Top of Input material

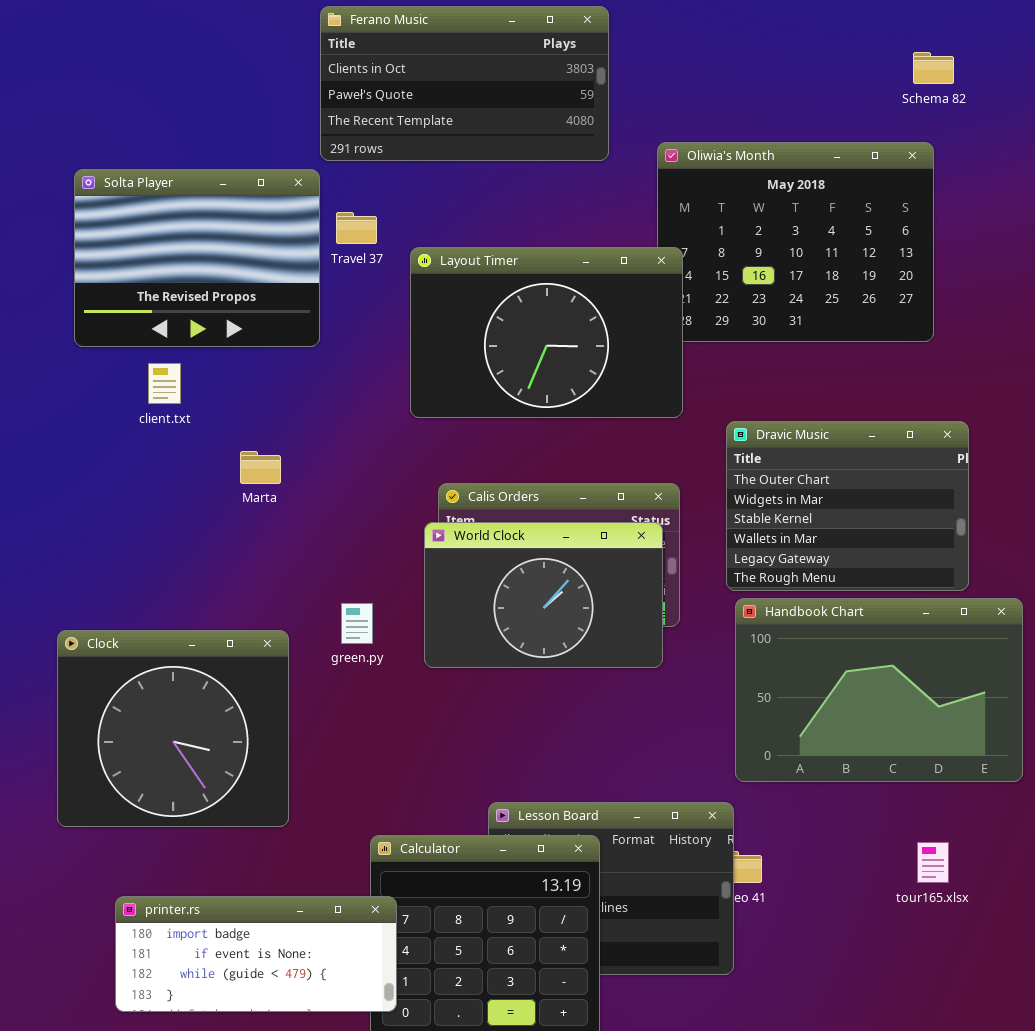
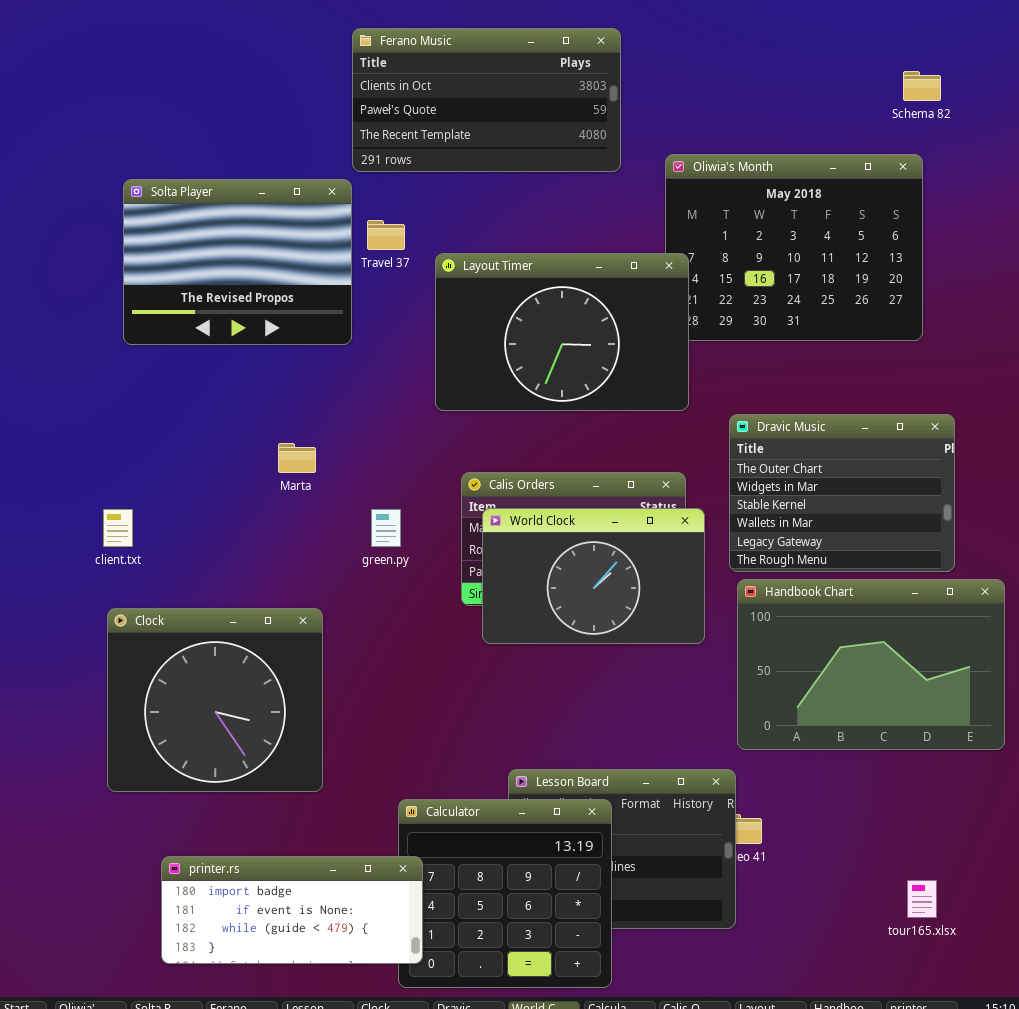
client.txt: [148,363,181,404] -> [103,509,133,547], moved
World Clock: [424,522,663,668] -> [482,508,705,644], moved
green.py: [341,603,373,644] -> [371,509,401,547], moved
tour165.xlsx: [917,842,949,883] -> [907,880,937,918], moved

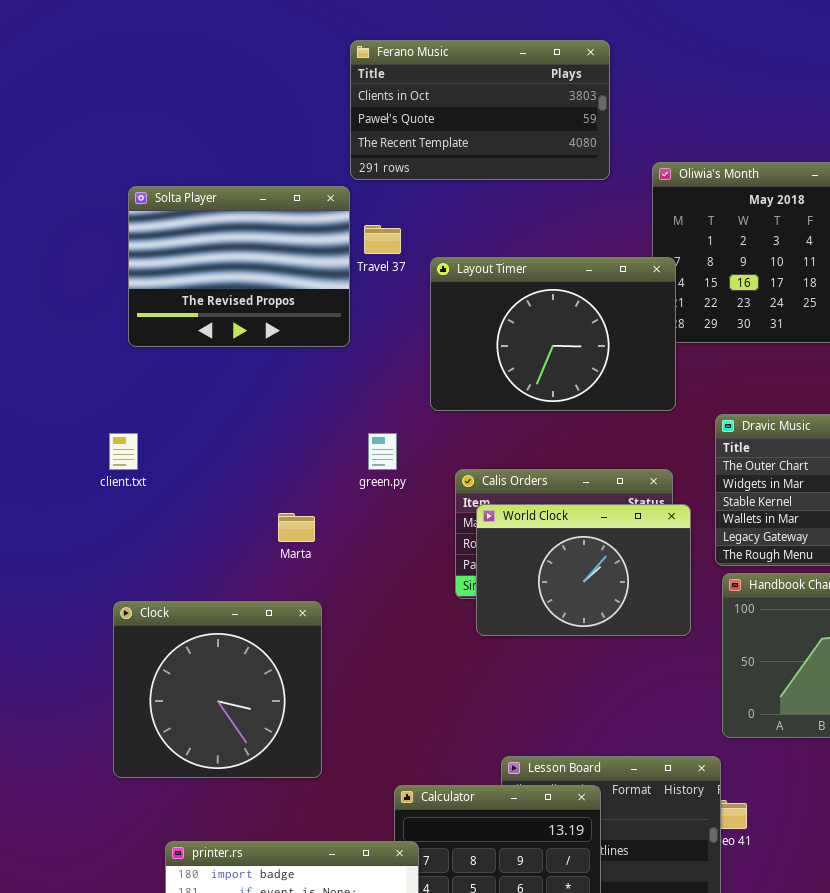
Marta: [278,443,316,473] -> [278,513,315,542], moved
client.txt: [103,509,133,547] -> [109,433,138,470], moved
green.py: [371,509,401,547] -> [368,433,397,470], moved

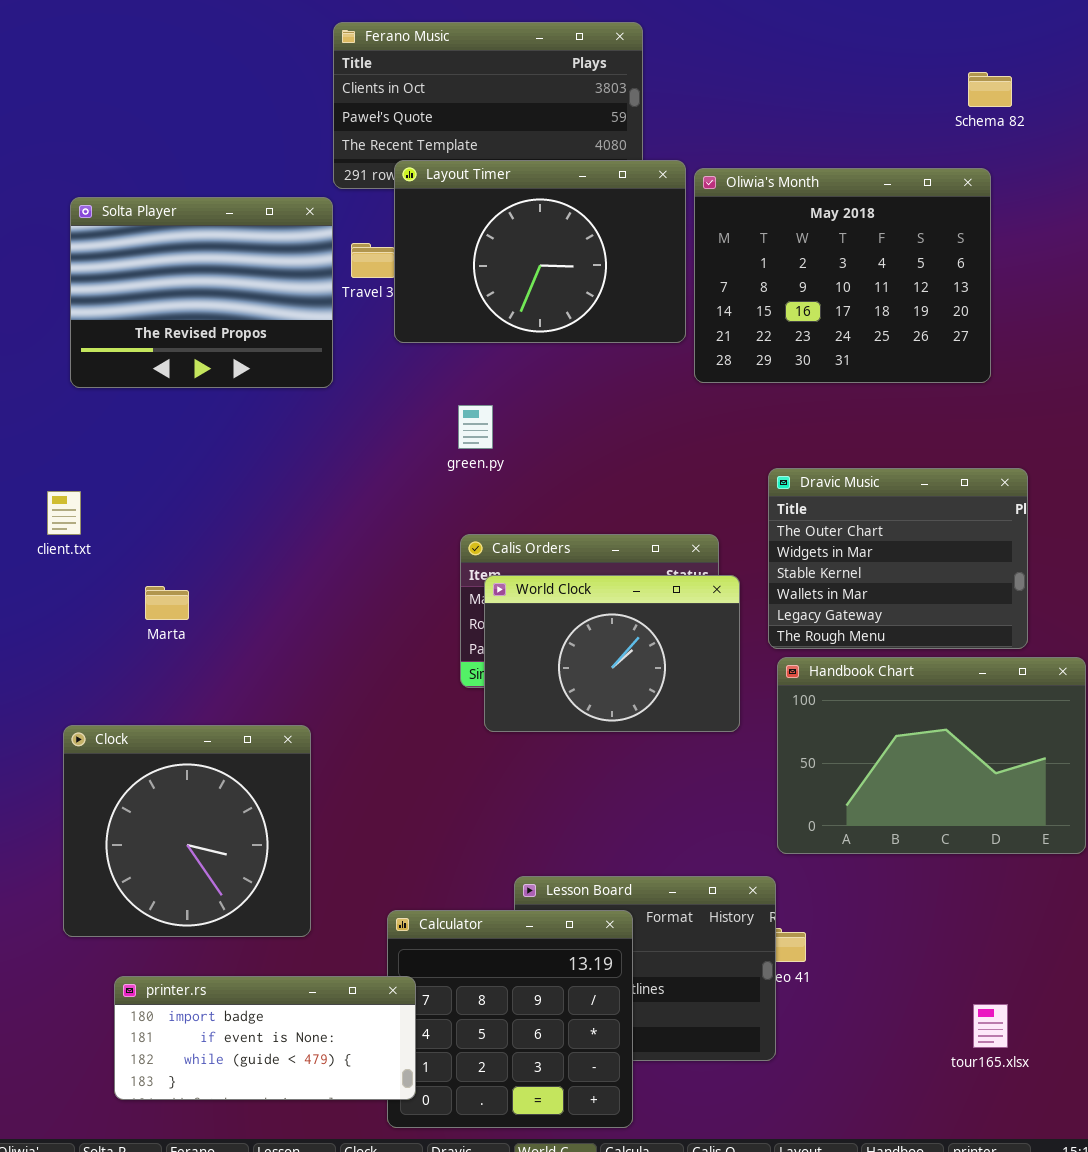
Layout Timer: [430,257,676,411] -> [394,160,686,343], moved
green.py: [368,433,397,470] -> [458,405,493,449], moved
Marta: [278,513,315,542] -> [145,586,189,620], moved
Clock: [113,601,322,778] -> [63,725,311,937], moved

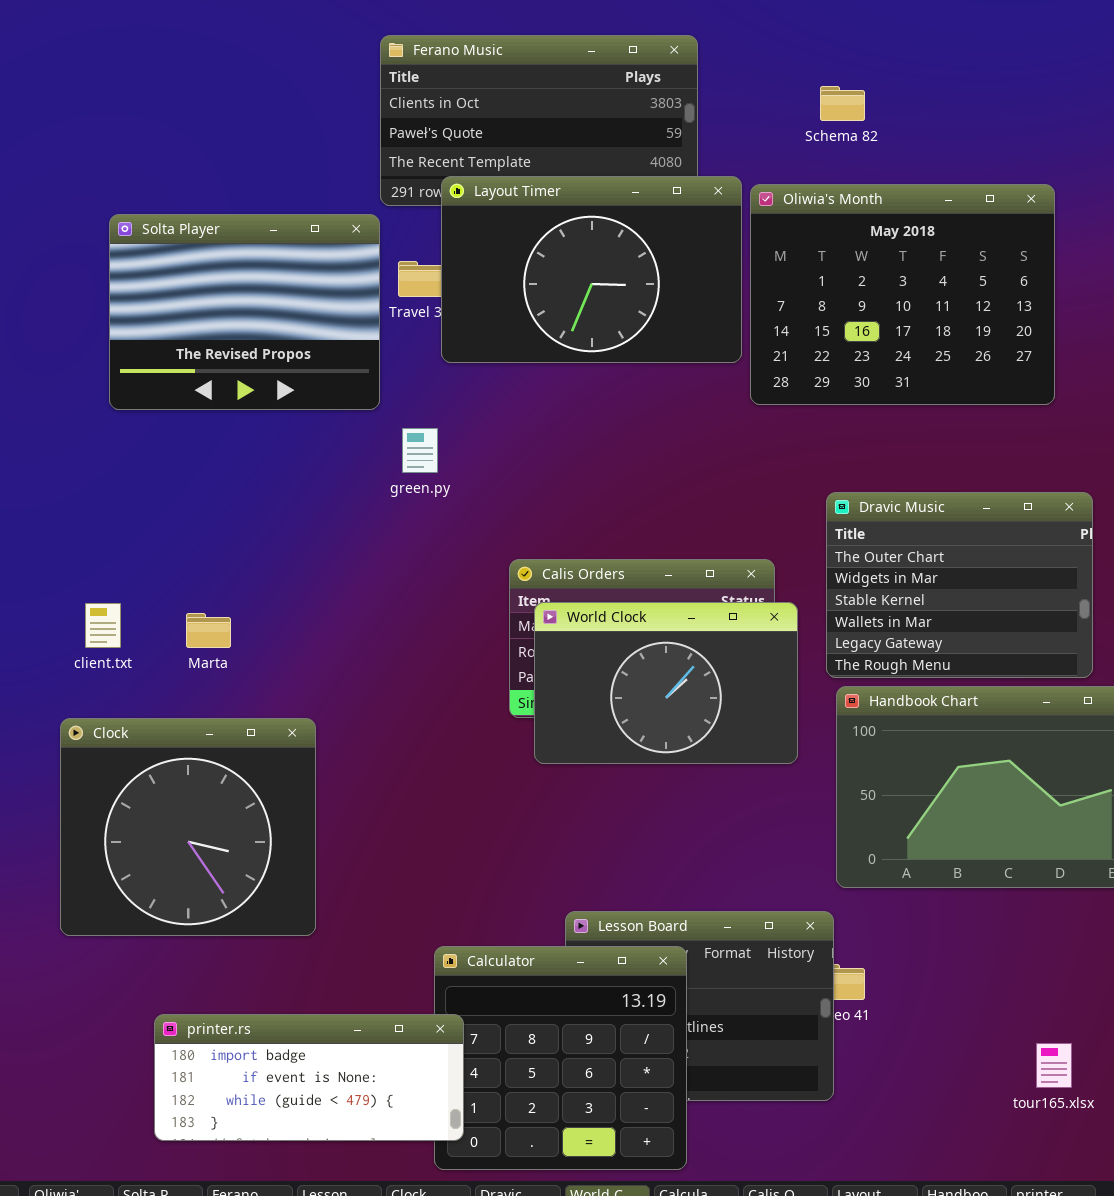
Schema 82: [968,72,1012,107] -> [820,86,865,121], moved
green.py: [458,405,493,449] -> [402,428,438,473], moved
client.txt: [47,491,81,535] -> [85,603,121,648], moved
Clock: [63,725,311,937] -> [60,718,316,936], moved

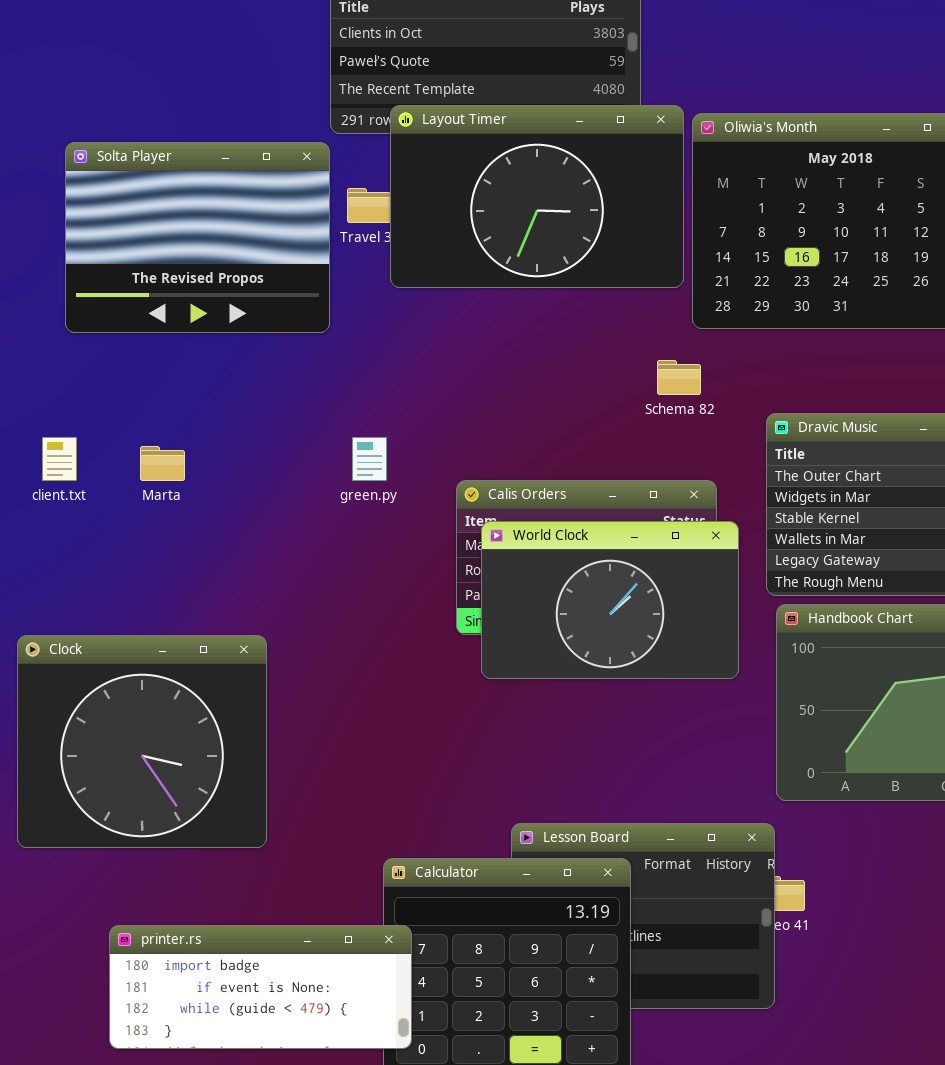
Schema 82: [820,86,865,121] -> [657,360,701,395], moved
green.py: [402,428,438,473] -> [352,437,387,481], moved
client.txt: [85,603,121,648] -> [42,437,77,481], moved
Marta: [186,613,231,648] -> [140,446,185,481], moved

Bottom of Input material

Lines holding the word "Marta" in the entries above are the ones to pull out. Copy them all.

** The answer **
Marta: [278,443,316,473] -> [278,513,315,542], moved
Marta: [278,513,315,542] -> [145,586,189,620], moved
Marta: [186,613,231,648] -> [140,446,185,481], moved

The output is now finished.